- **Directions**
Identify each line below that contains the word "turned", and copy it out.

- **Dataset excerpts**
= Beginning of Section =

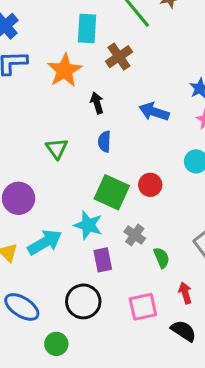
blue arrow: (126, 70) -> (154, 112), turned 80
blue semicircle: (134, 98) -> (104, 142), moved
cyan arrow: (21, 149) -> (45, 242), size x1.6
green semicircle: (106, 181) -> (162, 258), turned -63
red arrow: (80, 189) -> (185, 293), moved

= End of Section =

- **Solution to the problem**
blue arrow: (126, 70) -> (154, 112), turned 80
green semicircle: (106, 181) -> (162, 258), turned -63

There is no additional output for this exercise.